▶ **Directions**:
Should an entry include a picture, omit the picture and still repeat everything else exactly.

** Opening Material shown block **

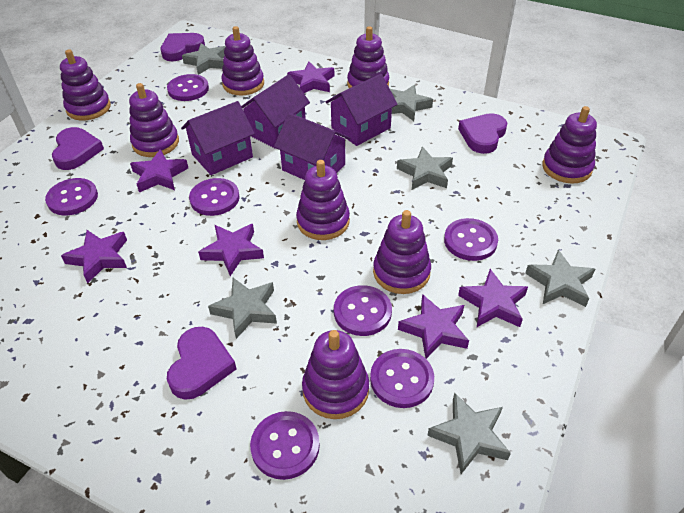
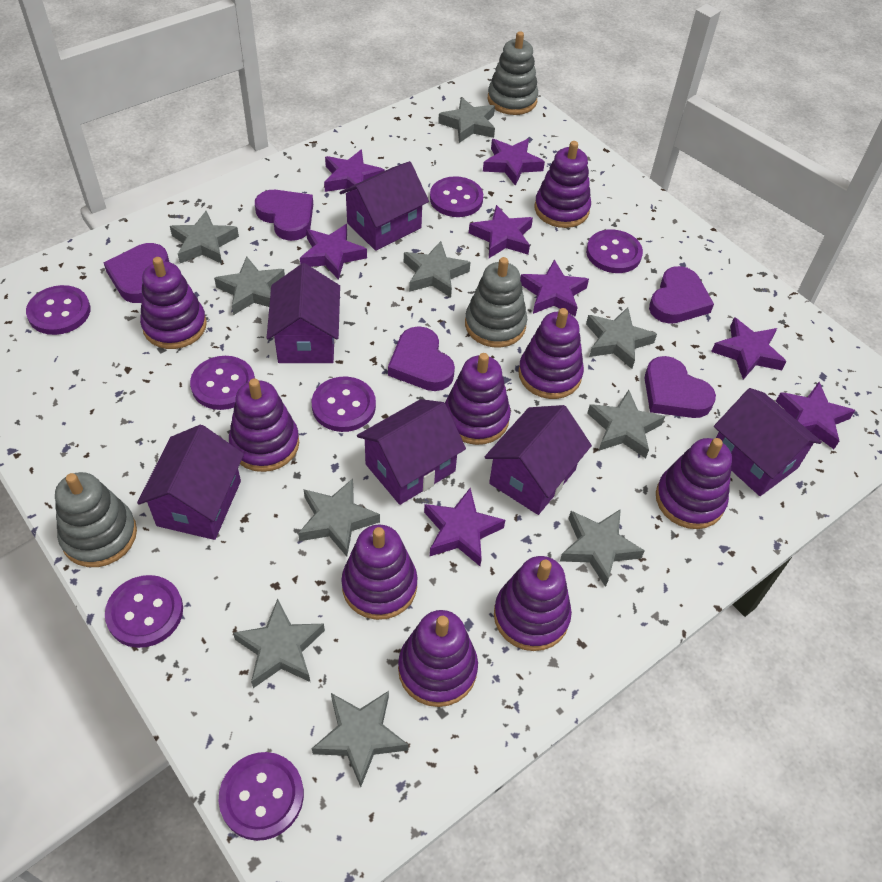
grey stacking toy: 0 -> 3
grey star: 6 -> 10
purple heart: 4 -> 5
purple house: 4 -> 6
purple stacking toy: 8 -> 9
purple star: 6 -> 8

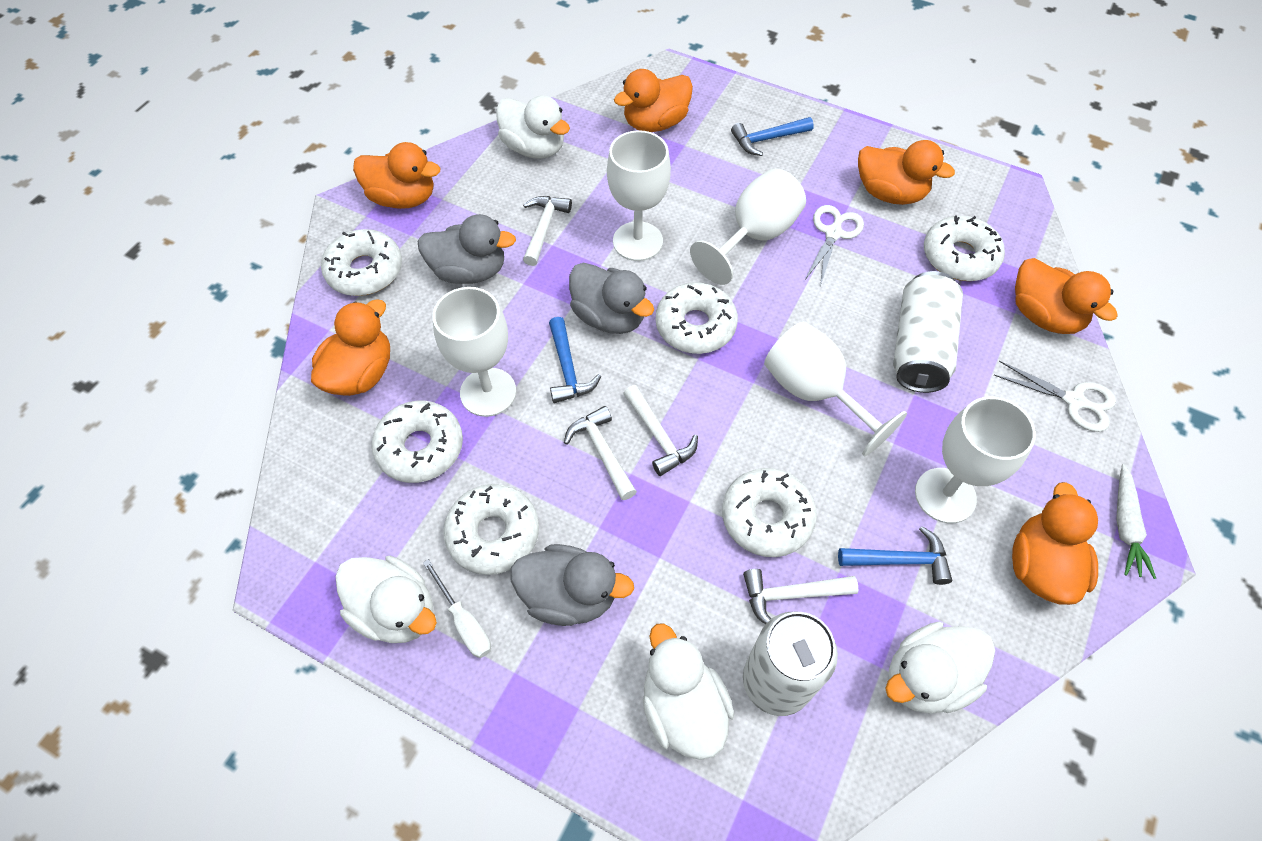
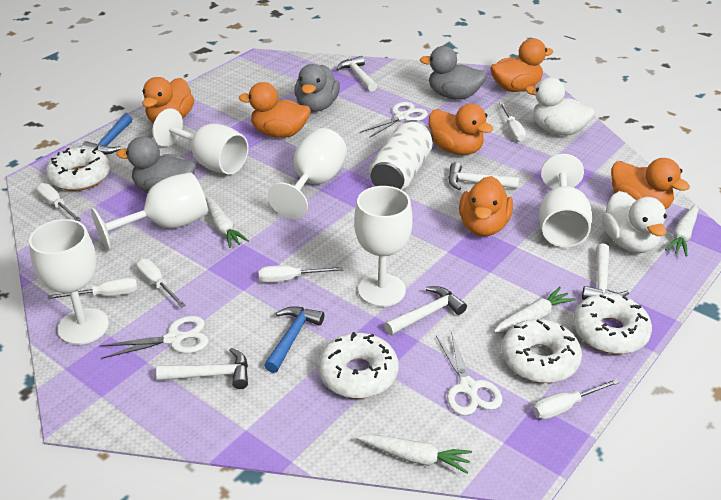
blue hammer: 3 -> 2
white can: 2 -> 1
white carrot: 1 -> 4
white donut: 6 -> 4
white duck: 4 -> 2
white goblet: 5 -> 6
white hammer: 4 -> 5
white scissors: 2 -> 3
white screwdriver: 1 -> 6

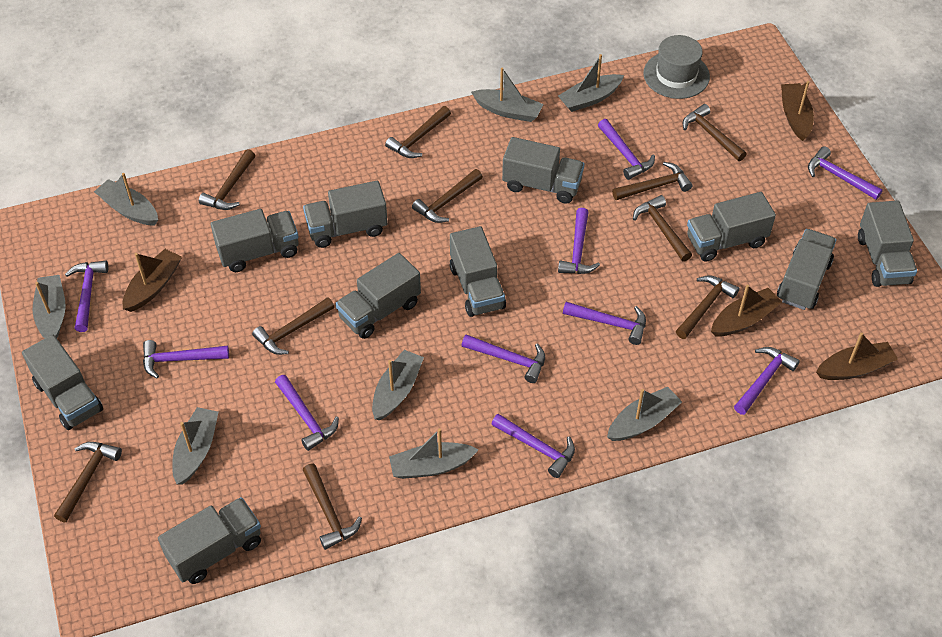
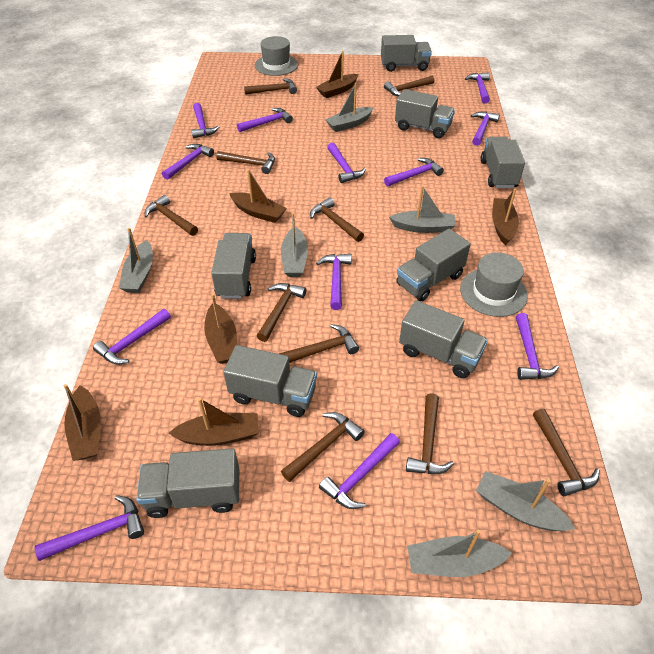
brown boat: 4 -> 6
grey boat: 8 -> 6
grey hat: 1 -> 2
grey truck: 10 -> 8
purple hammer: 10 -> 12

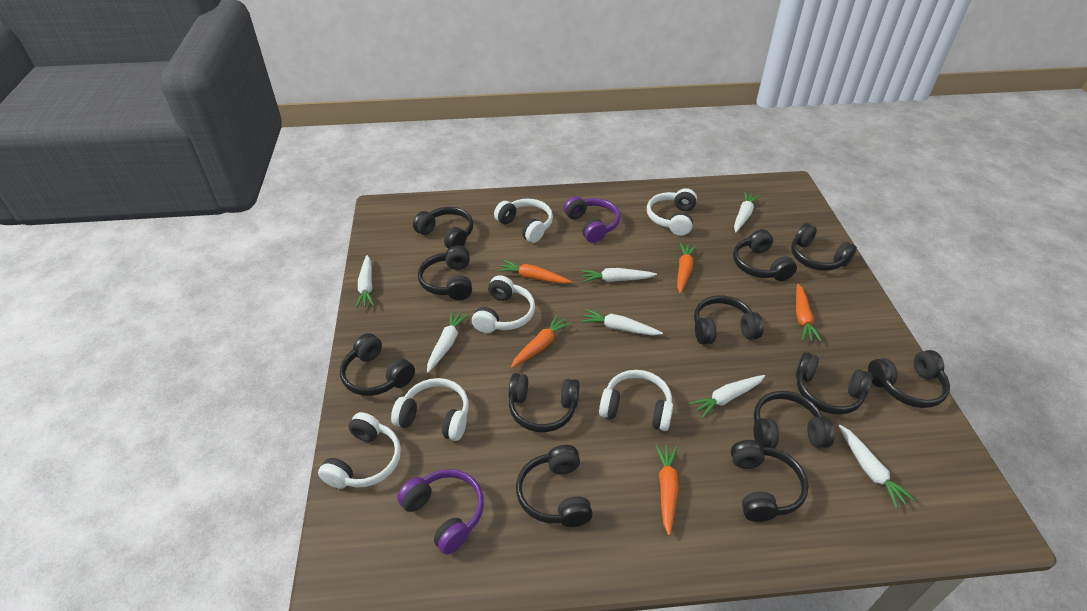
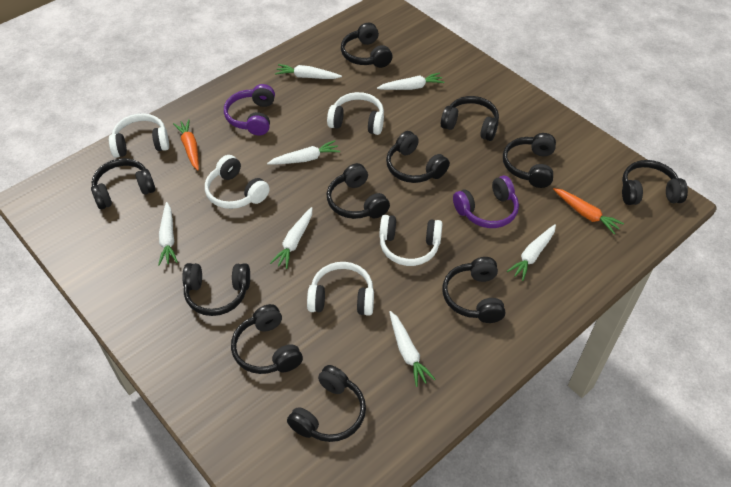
black headphones: 12 -> 11
orange carrot: 5 -> 2
white headphones: 6 -> 5

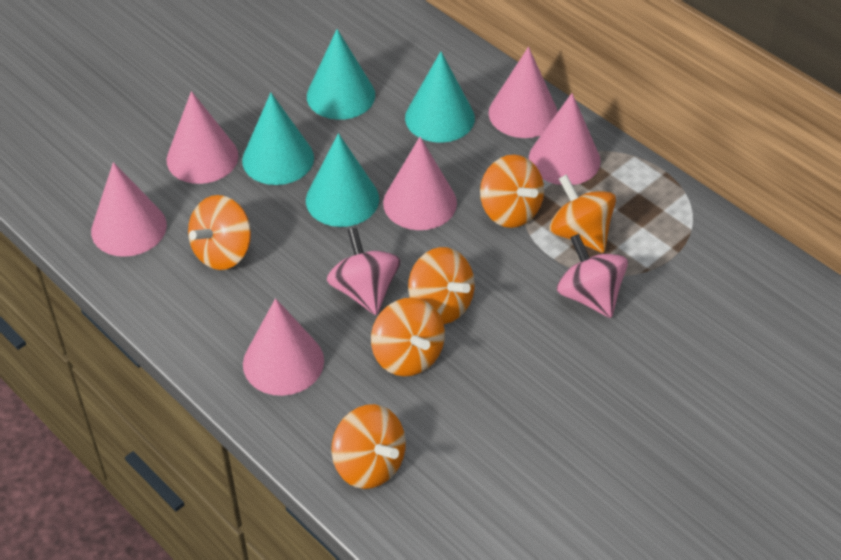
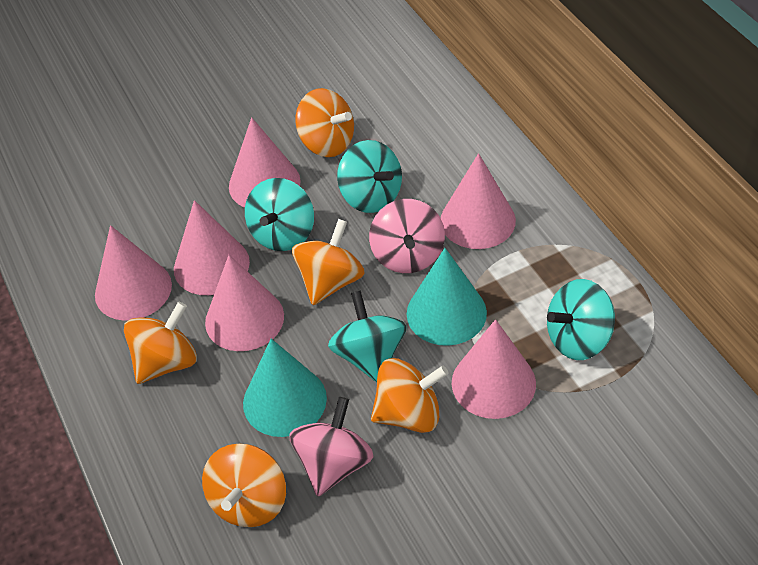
orange spinning top: 6 -> 5
turquoise cone: 4 -> 2
turquoise spinning top: 0 -> 4

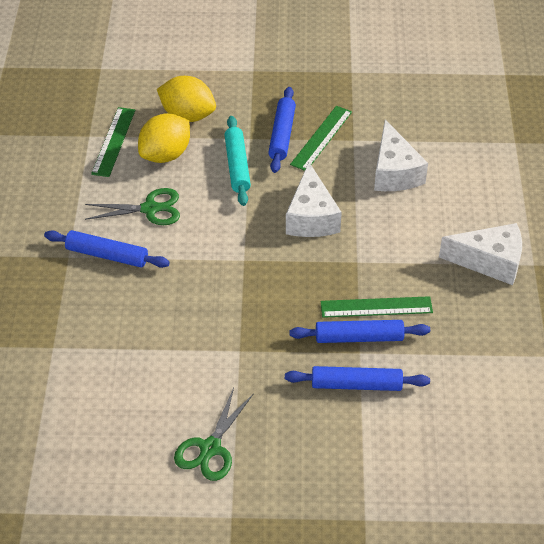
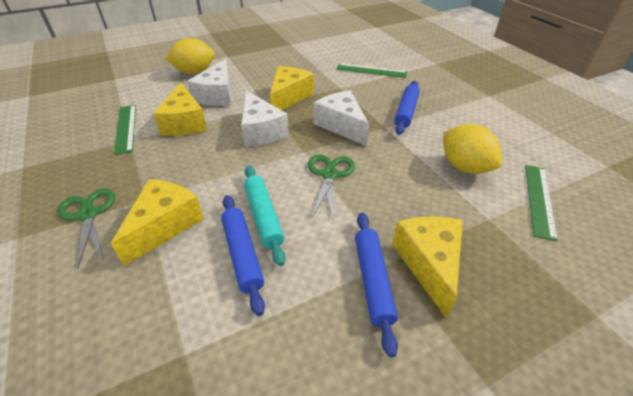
blue rolling pin: 4 -> 3
yellow cheese: 0 -> 4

** Closing Material shown block **

▶ **Answer box**:
grey stacking toy: 0 -> 3
grey star: 6 -> 10
purple heart: 4 -> 5
purple house: 4 -> 6
purple stacking toy: 8 -> 9
purple star: 6 -> 8

blue hammer: 3 -> 2
white can: 2 -> 1
white carrot: 1 -> 4
white donut: 6 -> 4
white duck: 4 -> 2
white goblet: 5 -> 6
white hammer: 4 -> 5
white scissors: 2 -> 3
white screwdriver: 1 -> 6

brown boat: 4 -> 6
grey boat: 8 -> 6
grey hat: 1 -> 2
grey truck: 10 -> 8
purple hammer: 10 -> 12

black headphones: 12 -> 11
orange carrot: 5 -> 2
white headphones: 6 -> 5

orange spinning top: 6 -> 5
turquoise cone: 4 -> 2
turquoise spinning top: 0 -> 4

blue rolling pin: 4 -> 3
yellow cheese: 0 -> 4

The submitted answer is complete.